Brief: Within the listing below, please copy exactly the lines between the line holding "hidden.xlsx: [1695,602,1723,637] ->" and the line holding "Silva 8: [1463,768,1498,803]", inclusive.

# # #

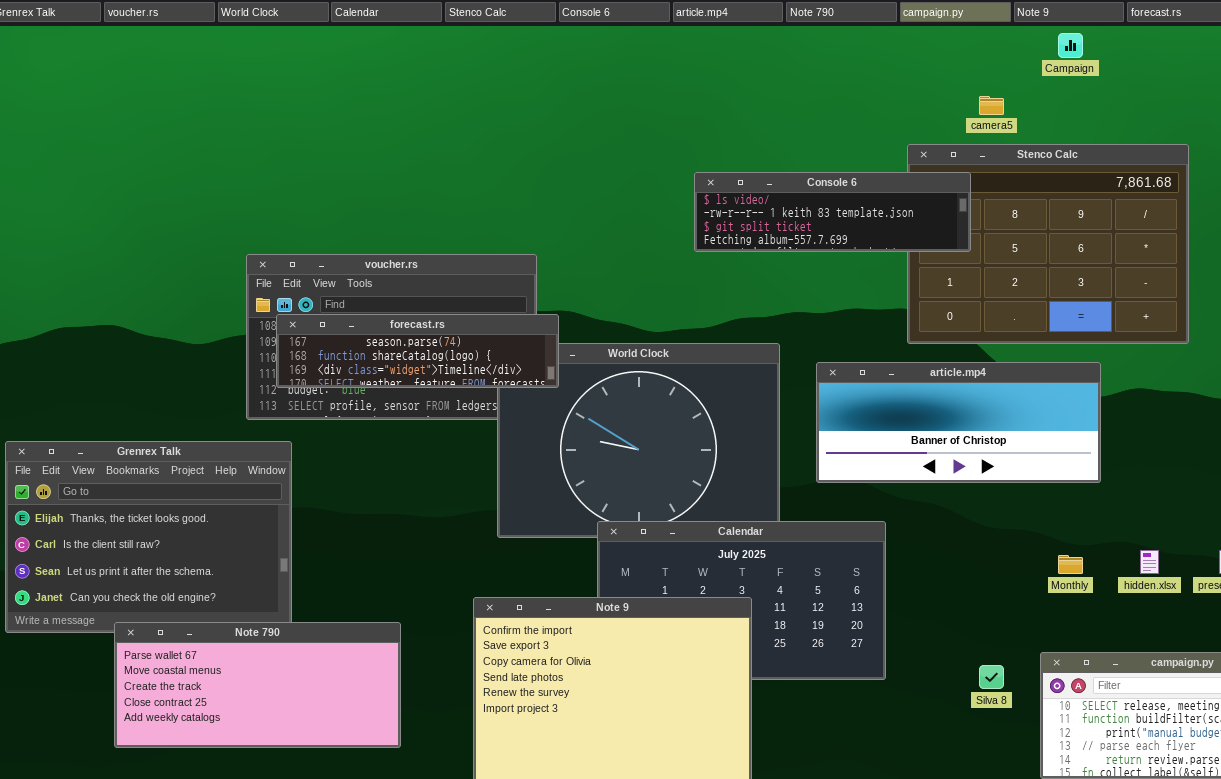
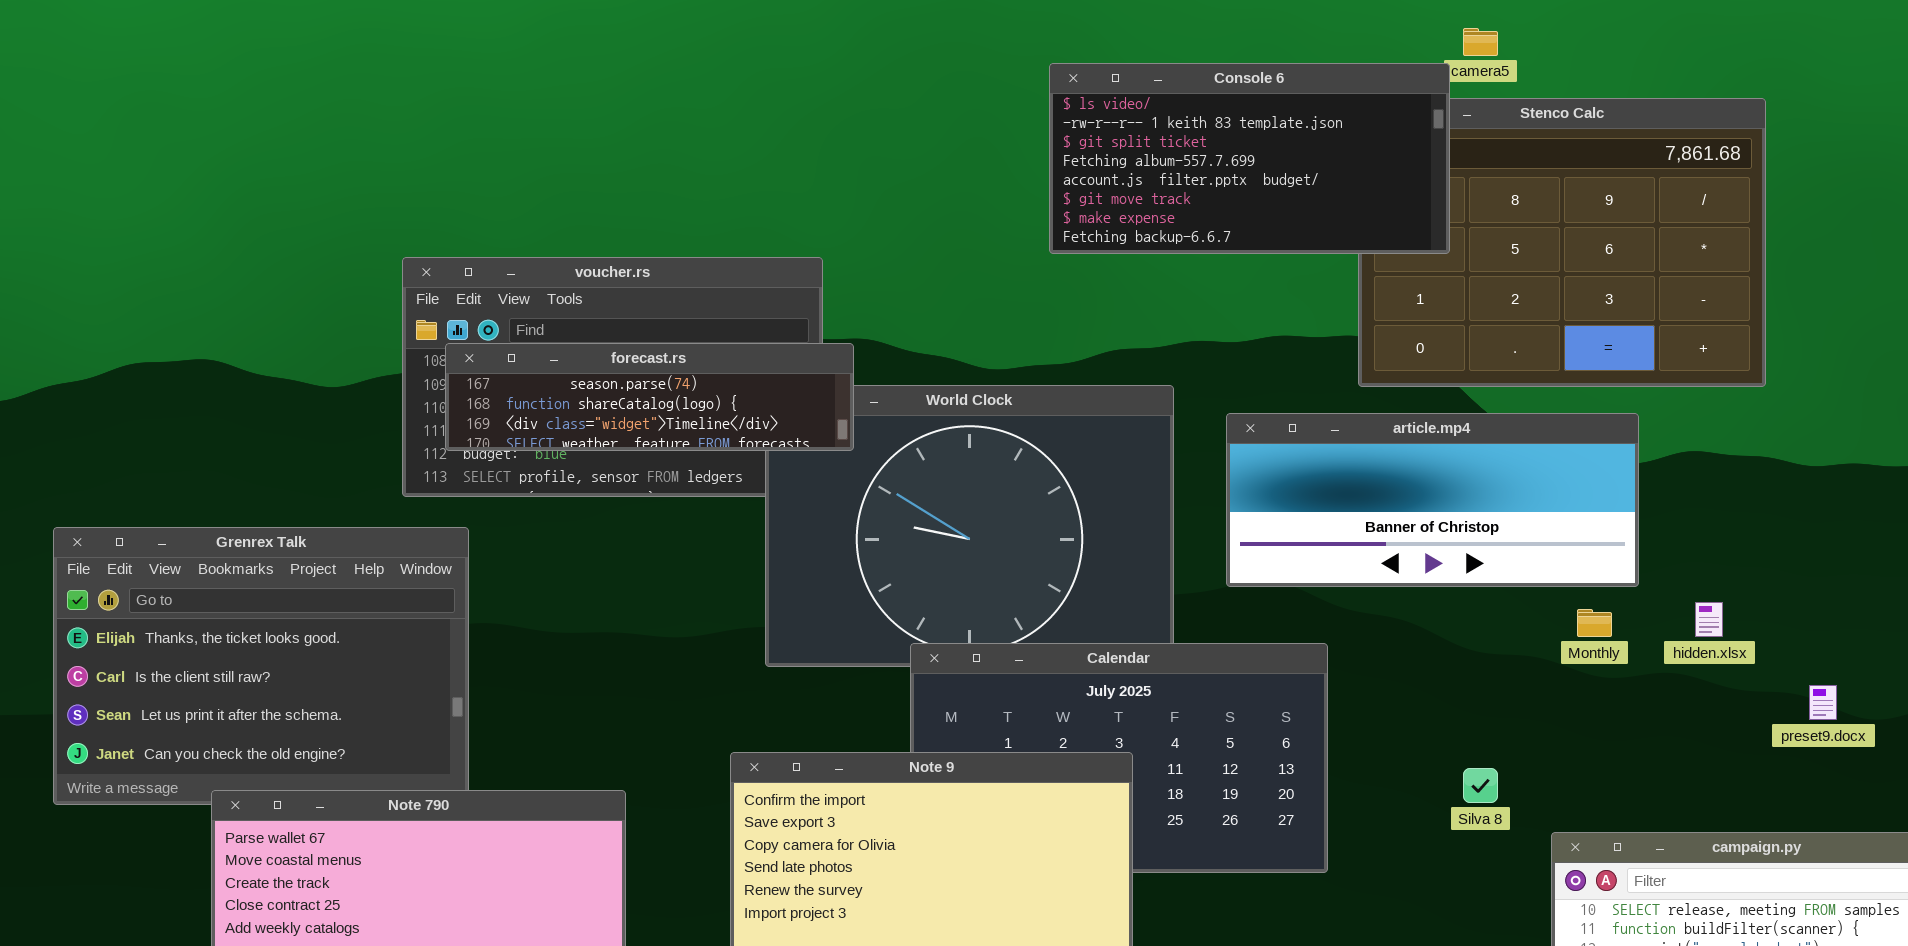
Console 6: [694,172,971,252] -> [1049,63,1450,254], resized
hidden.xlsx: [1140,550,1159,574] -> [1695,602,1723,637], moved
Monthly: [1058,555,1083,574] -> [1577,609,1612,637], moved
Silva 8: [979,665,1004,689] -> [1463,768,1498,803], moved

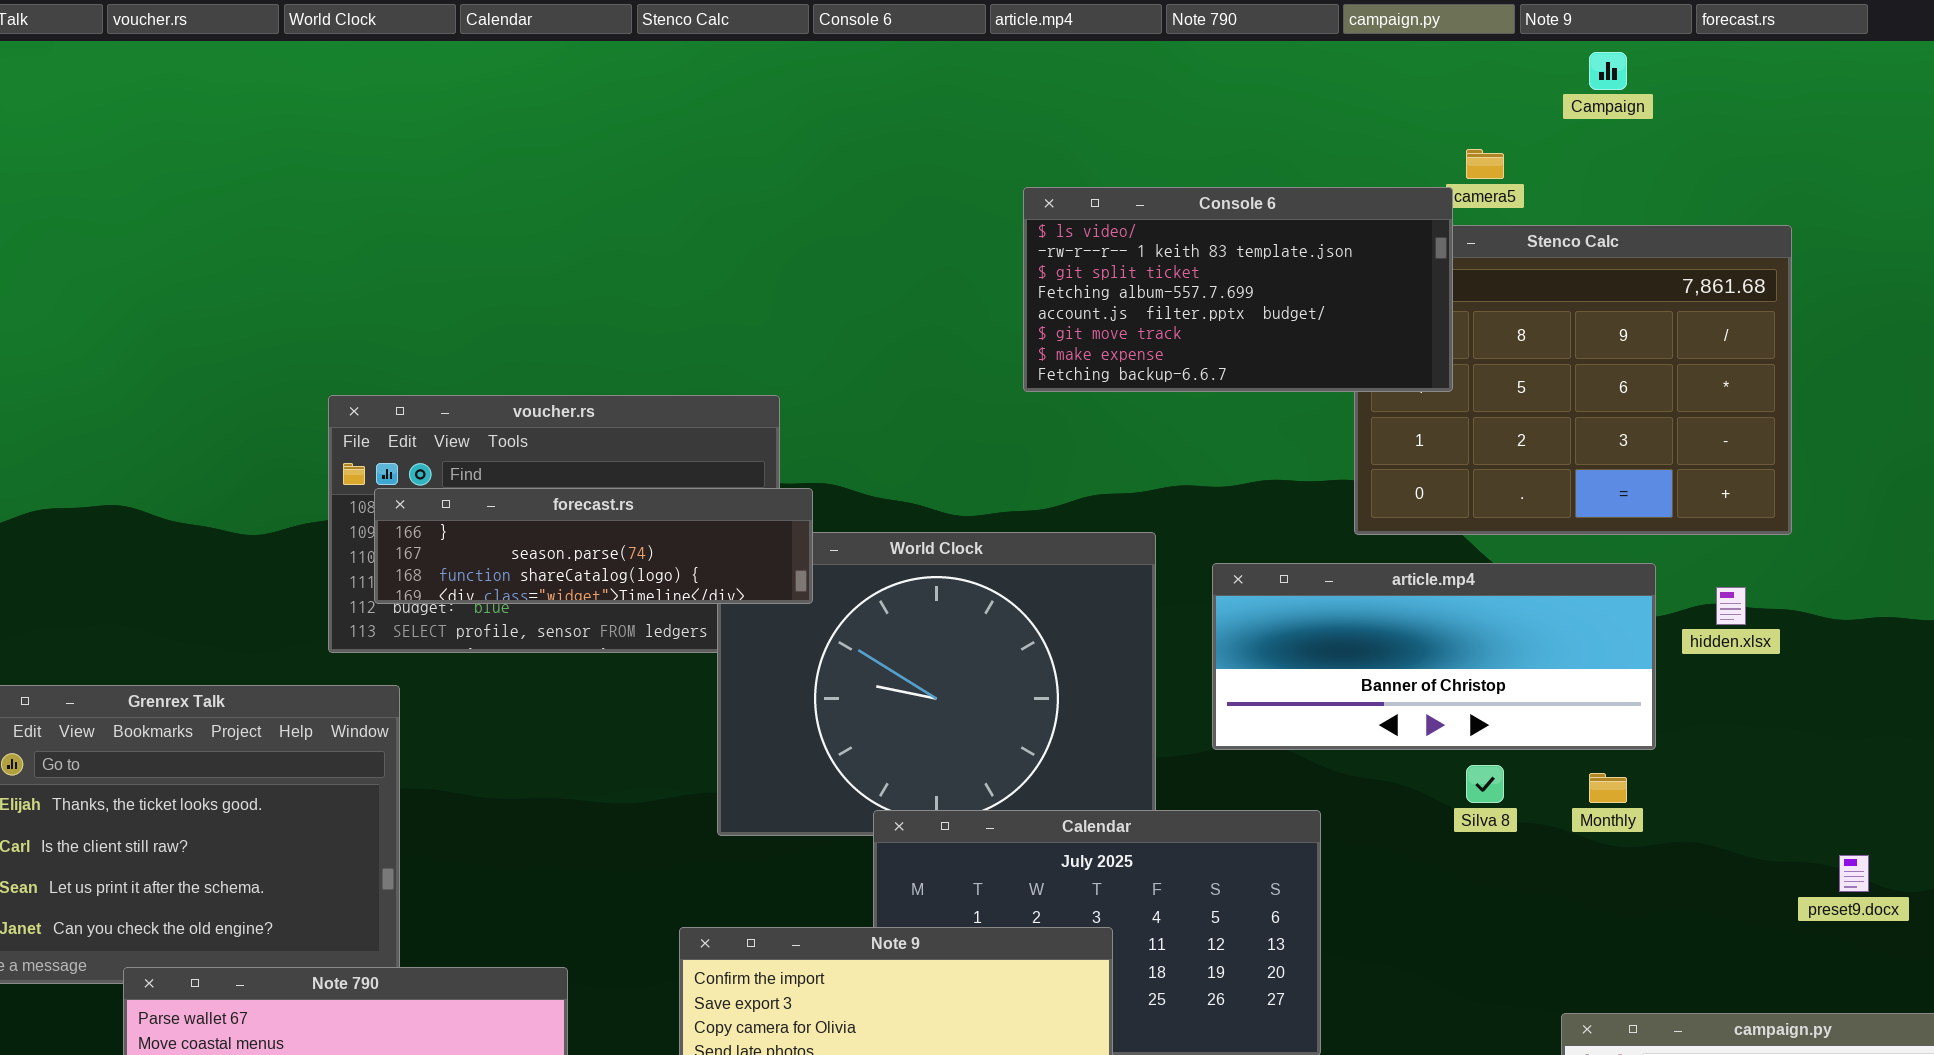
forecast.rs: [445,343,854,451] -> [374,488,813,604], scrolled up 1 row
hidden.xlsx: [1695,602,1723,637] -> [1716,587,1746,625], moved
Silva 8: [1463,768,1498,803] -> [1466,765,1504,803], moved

# # #

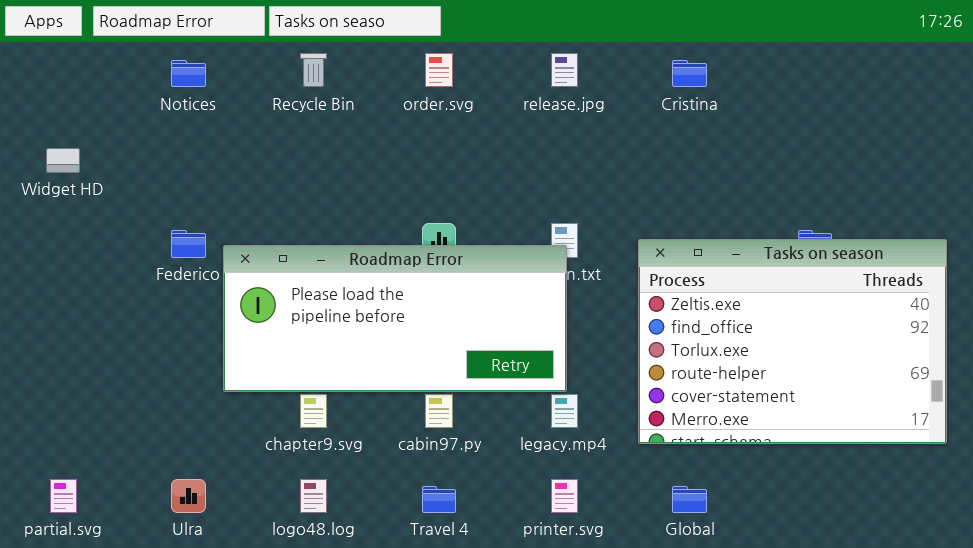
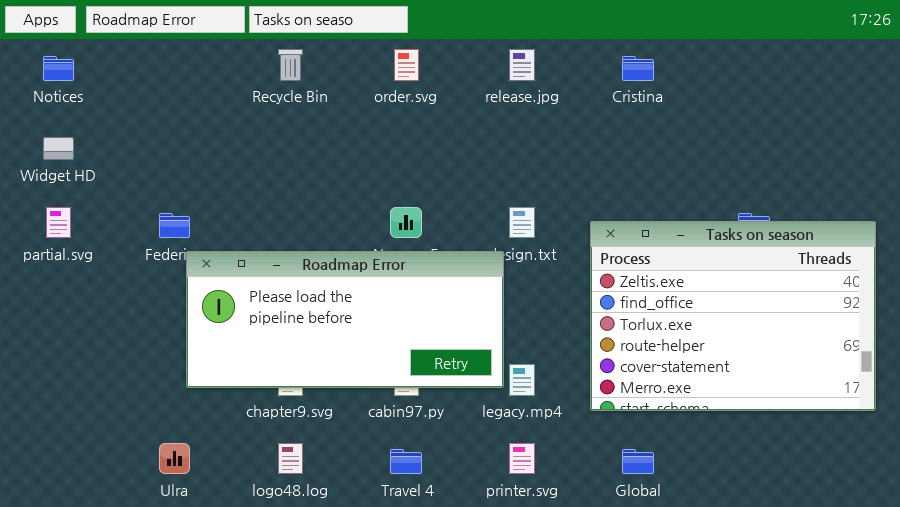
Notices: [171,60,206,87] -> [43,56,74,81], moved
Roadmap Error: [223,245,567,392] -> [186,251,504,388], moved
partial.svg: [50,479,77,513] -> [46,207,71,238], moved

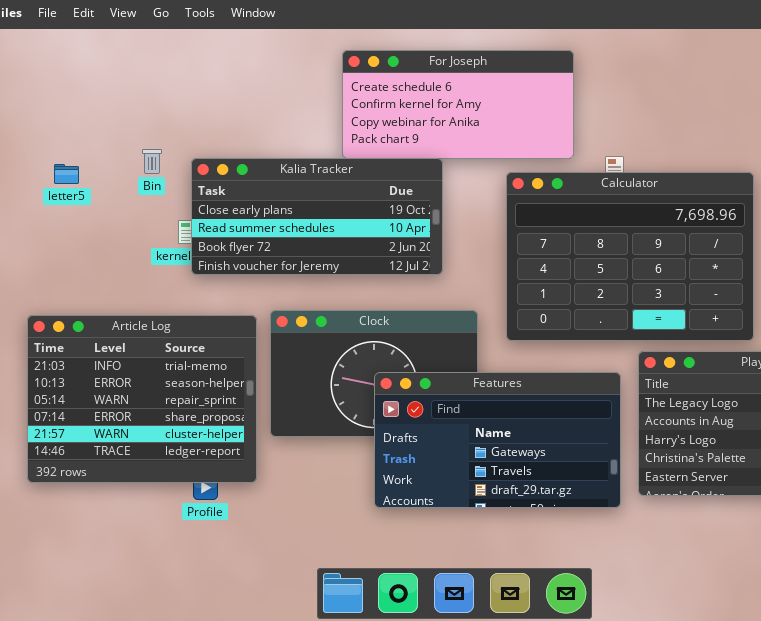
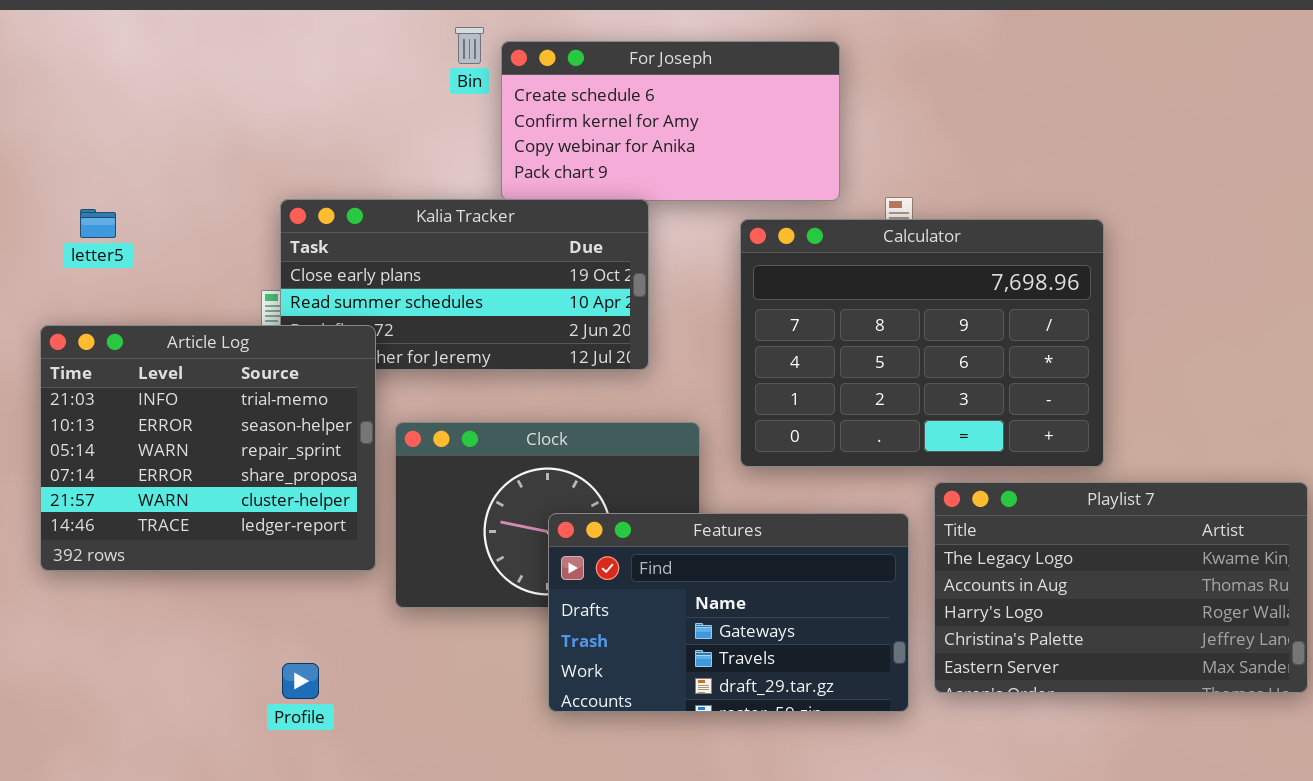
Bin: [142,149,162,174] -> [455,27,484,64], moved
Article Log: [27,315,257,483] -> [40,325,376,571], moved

# # #

Solution to this task:
hidden.xlsx: [1695,602,1723,637] -> [1716,587,1746,625], moved
Silva 8: [1463,768,1498,803] -> [1466,765,1504,803], moved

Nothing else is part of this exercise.